* _To do_:
Omit all images, then repeat exactly the lines below from the one containing "DHT2 pin DATA: D12 -> D26" through the one containing "TOF3 pin XSHUT: D2 -> D18", both ends included.

[Structured diff data]
+++

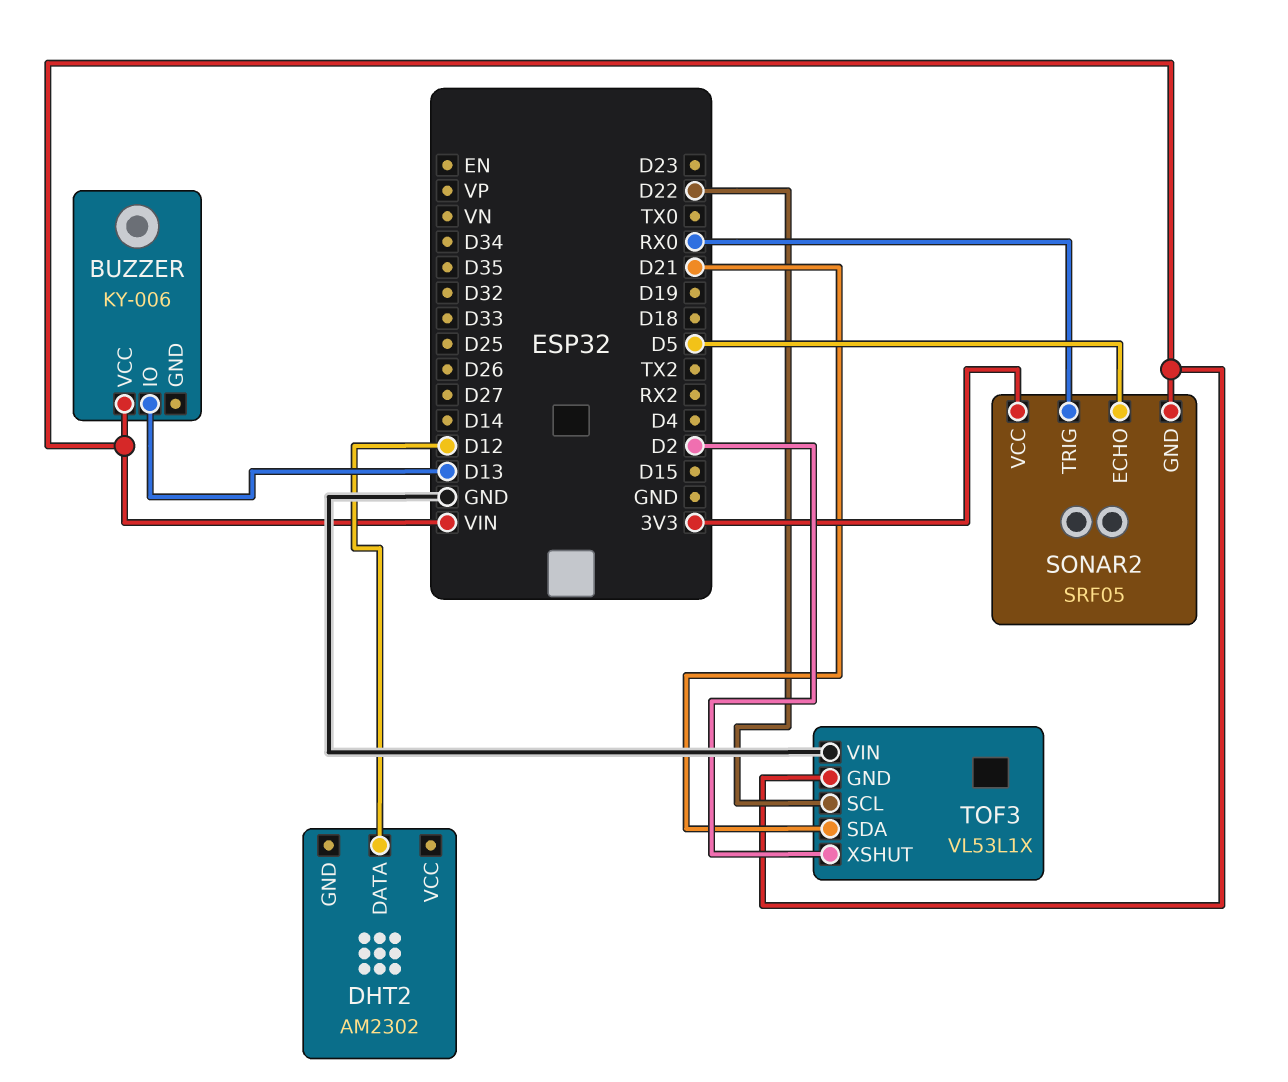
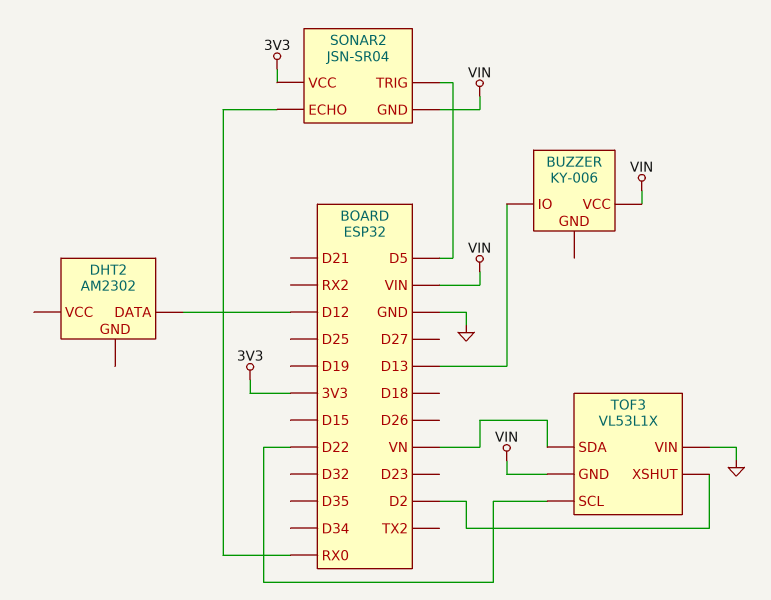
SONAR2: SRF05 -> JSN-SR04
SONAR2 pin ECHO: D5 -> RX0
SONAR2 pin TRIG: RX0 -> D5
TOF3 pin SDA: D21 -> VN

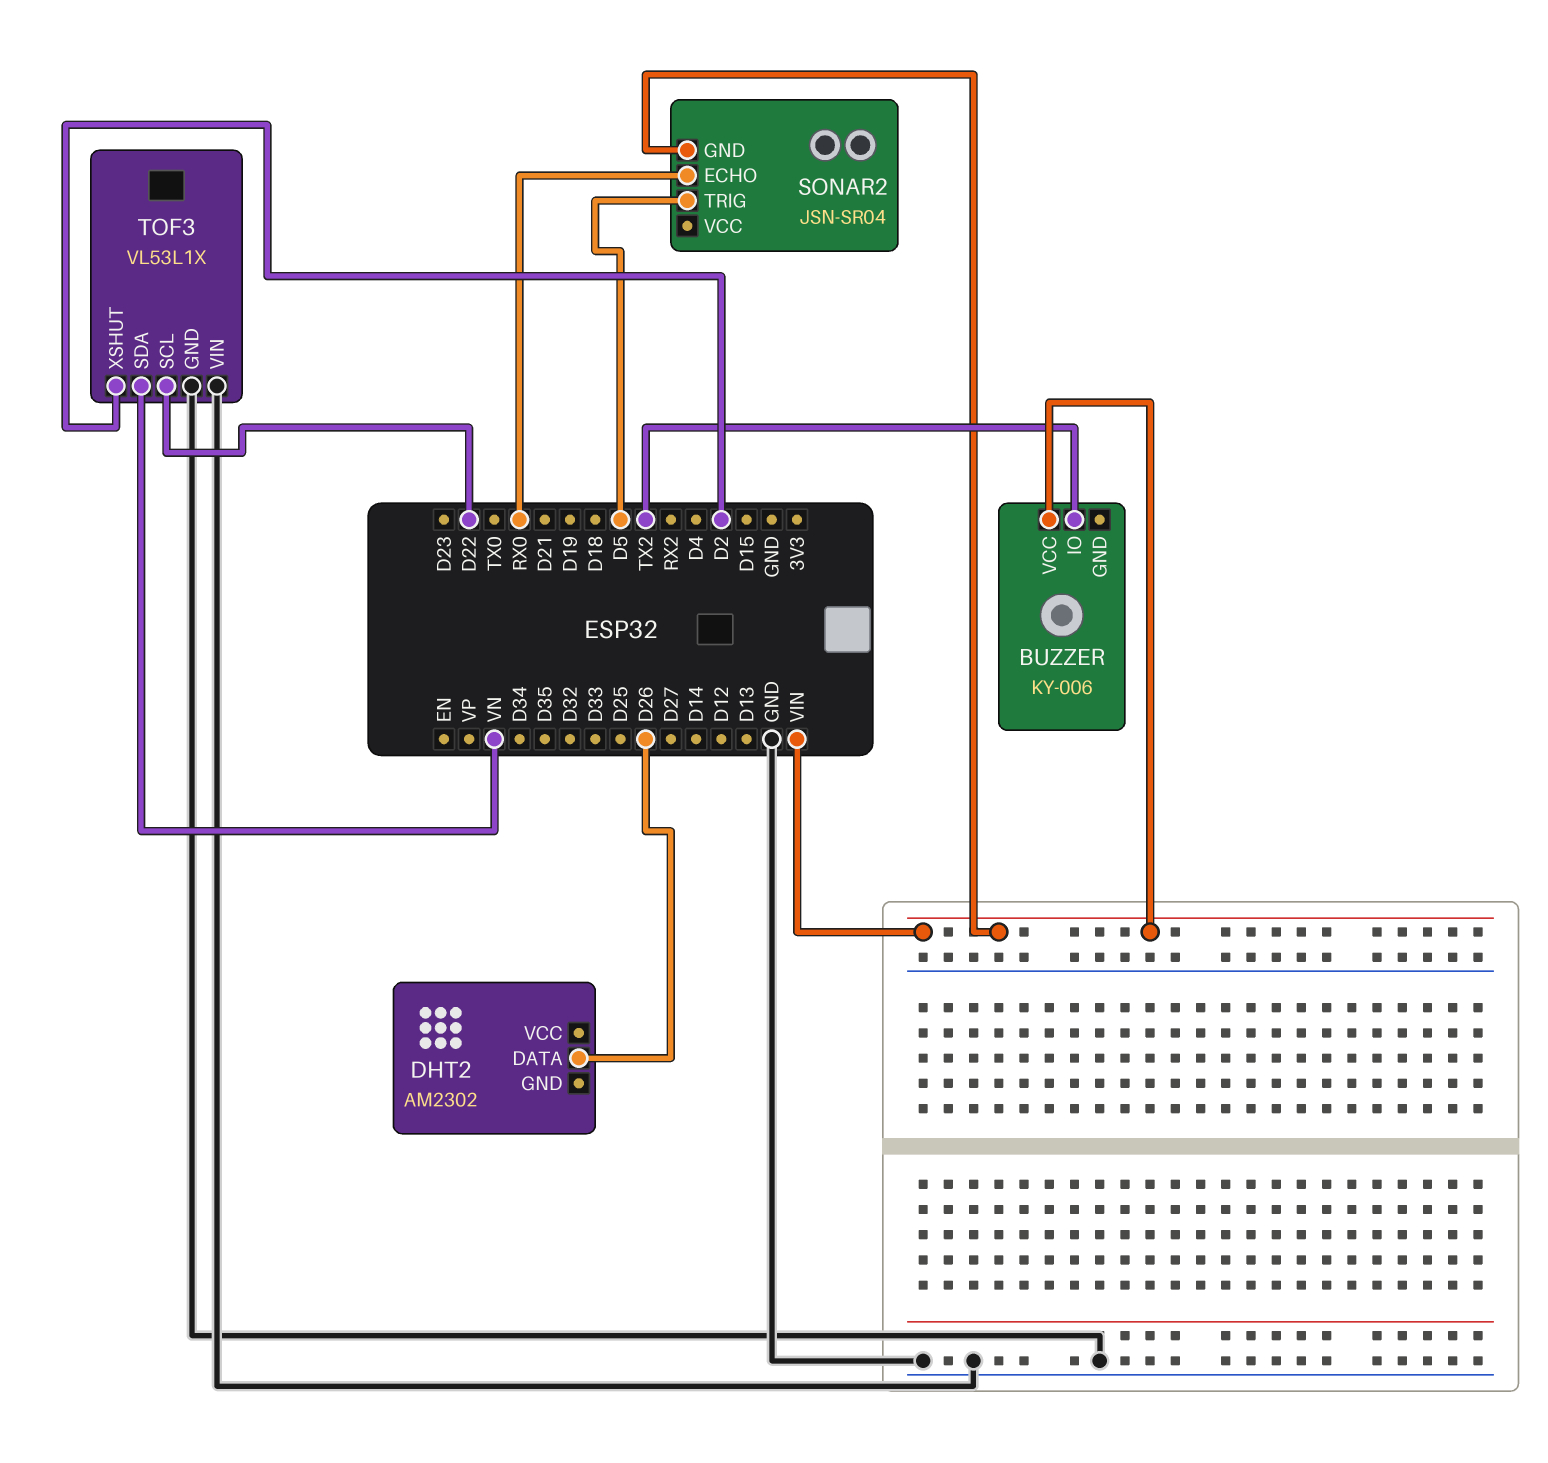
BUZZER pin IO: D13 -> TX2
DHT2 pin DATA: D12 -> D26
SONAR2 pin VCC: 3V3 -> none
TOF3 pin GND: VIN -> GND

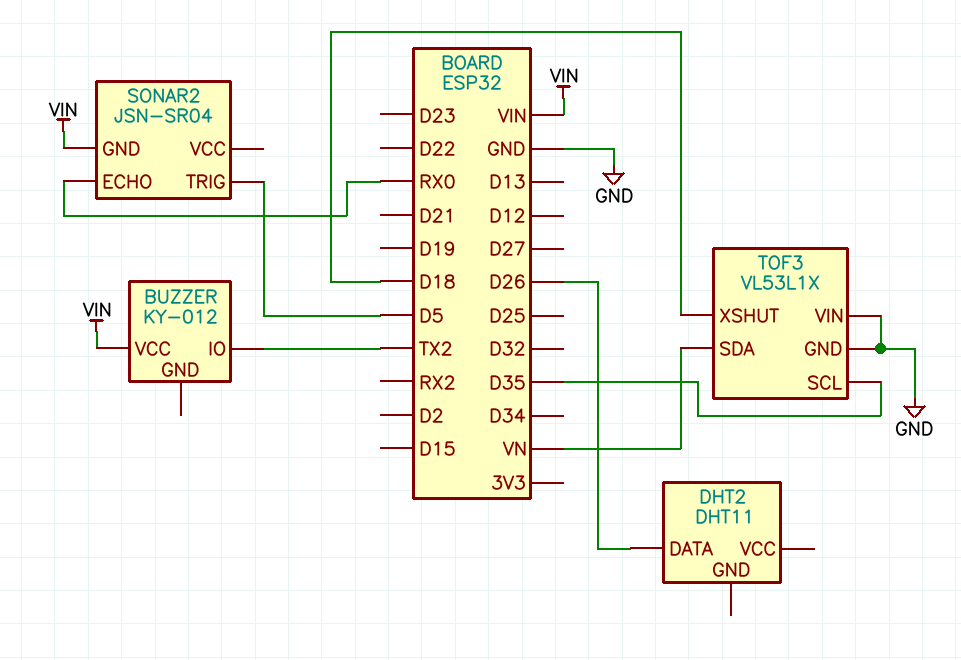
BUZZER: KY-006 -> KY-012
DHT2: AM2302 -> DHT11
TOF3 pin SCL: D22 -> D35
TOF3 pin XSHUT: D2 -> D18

+++

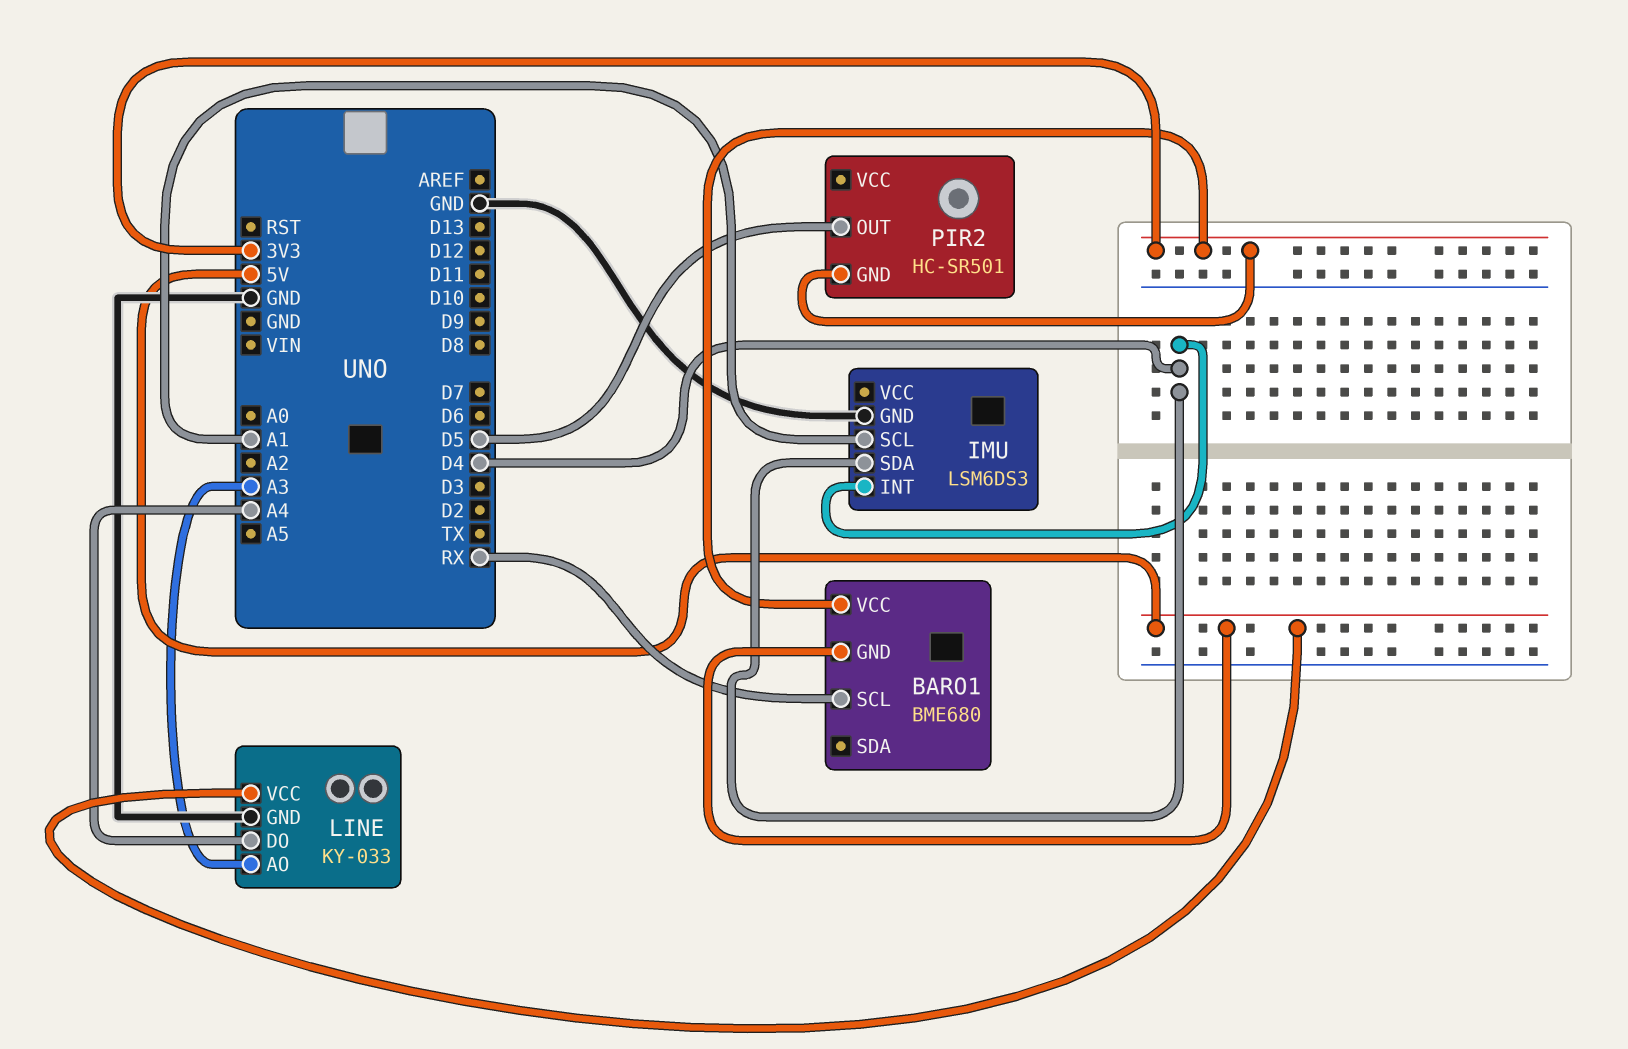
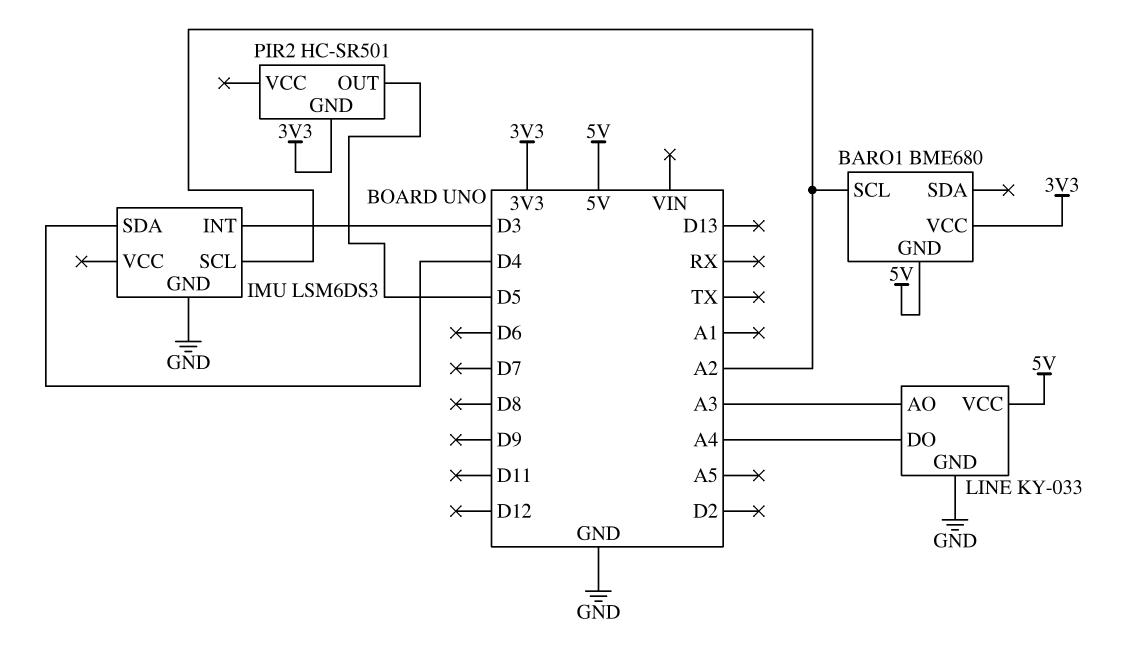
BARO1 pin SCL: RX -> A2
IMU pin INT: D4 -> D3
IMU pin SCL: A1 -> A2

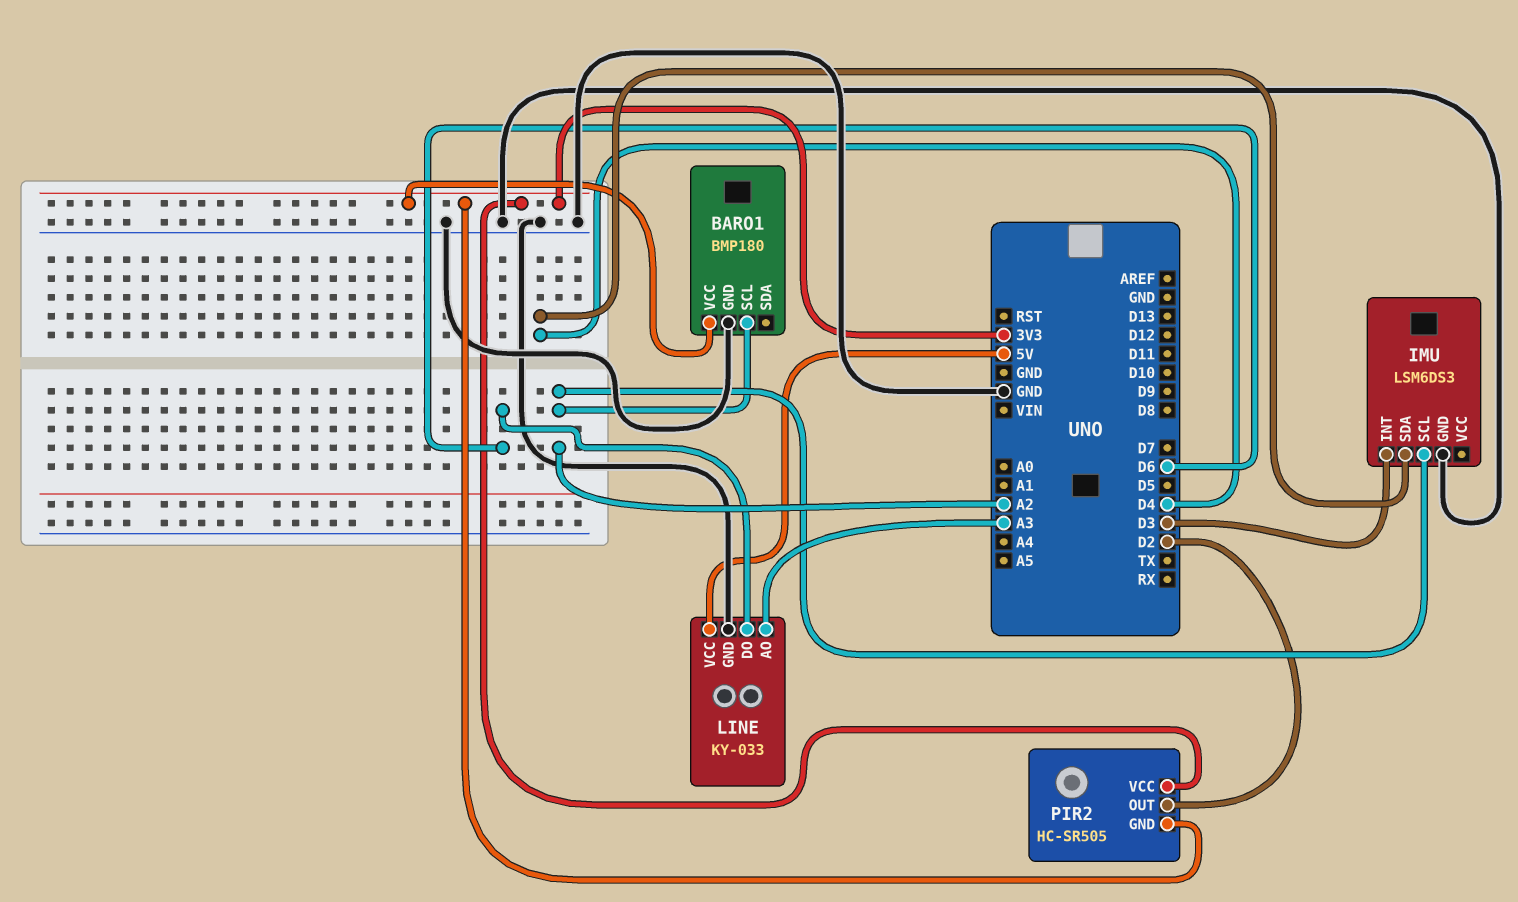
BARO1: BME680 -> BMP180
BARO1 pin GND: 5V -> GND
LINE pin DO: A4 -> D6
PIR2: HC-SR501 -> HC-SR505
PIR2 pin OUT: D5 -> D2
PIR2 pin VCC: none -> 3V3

+++

* _Result of this task_:
DHT2 pin DATA: D12 -> D26
SONAR2 pin VCC: 3V3 -> none
TOF3 pin GND: VIN -> GND

BUZZER: KY-006 -> KY-012
DHT2: AM2302 -> DHT11
TOF3 pin SCL: D22 -> D35
TOF3 pin XSHUT: D2 -> D18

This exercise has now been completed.